To do>
I'd like the entries repeated exactly, pictures omitted.

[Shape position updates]
=== Section Start ===

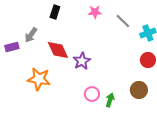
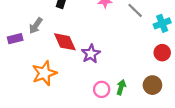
orange star: (39, 79) -> (44, 73), turned -30
green arrow: (110, 100) -> (121, 87), moved

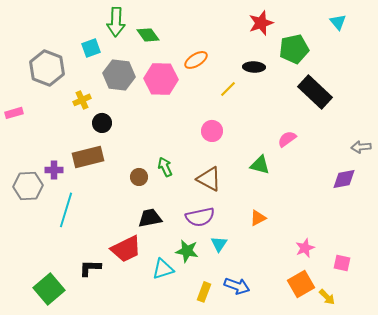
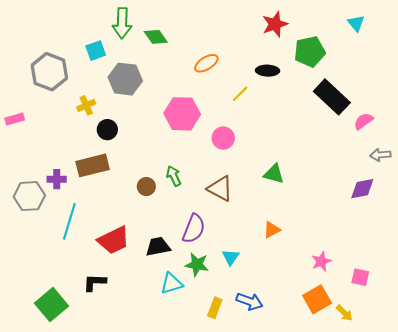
pink hexagon: (161, 79) -> (182, 114), moved
pink semicircle: (287, 139) -> (363, 121), moved
purple semicircle: (200, 217) -> (194, 229), moved, turned -56
black trapezoid: (150, 218) -> (158, 247), moved
red trapezoid: (126, 249) -> (114, 240), moved

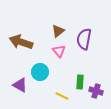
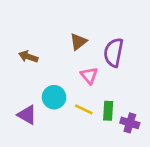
brown arrow: (21, 42) -> (28, 57), size x0.6
pink triangle: (59, 51) -> (89, 76), moved
yellow line: (62, 96) -> (84, 109), moved

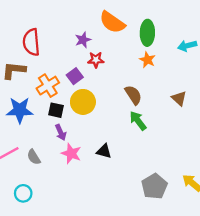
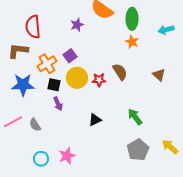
red star: (96, 60) -> (99, 80), moved
green arrow: (138, 121) -> (135, 117), moved
black triangle: (104, 151) -> (95, 120), turned -40
pink star: (71, 153) -> (67, 156), moved, turned 30
cyan circle: (23, 193) -> (41, 159), moved

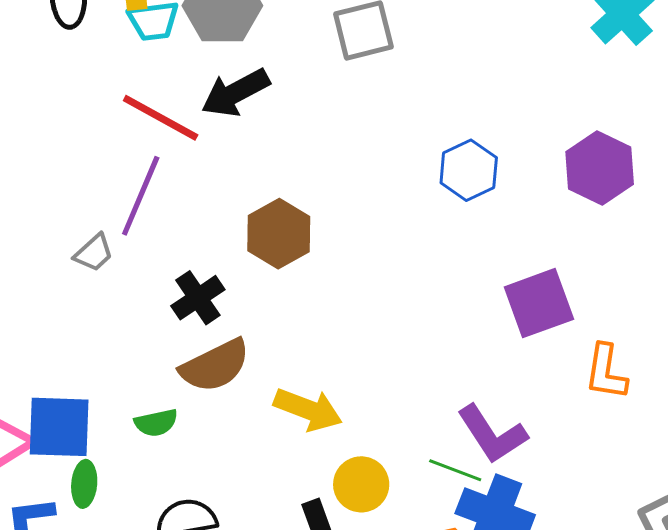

=== Section End ===

Result of this exercise>
orange star: (39, 79) -> (44, 73), turned -30
green arrow: (110, 100) -> (121, 87), moved

pink hexagon: (161, 79) -> (182, 114), moved
pink semicircle: (287, 139) -> (363, 121), moved
purple semicircle: (200, 217) -> (194, 229), moved, turned -56
black trapezoid: (150, 218) -> (158, 247), moved
red trapezoid: (126, 249) -> (114, 240), moved

brown arrow: (21, 42) -> (28, 57), size x0.6
pink triangle: (59, 51) -> (89, 76), moved
yellow line: (62, 96) -> (84, 109), moved

red star: (96, 60) -> (99, 80), moved
green arrow: (138, 121) -> (135, 117), moved
black triangle: (104, 151) -> (95, 120), turned -40
pink star: (71, 153) -> (67, 156), moved, turned 30
cyan circle: (23, 193) -> (41, 159), moved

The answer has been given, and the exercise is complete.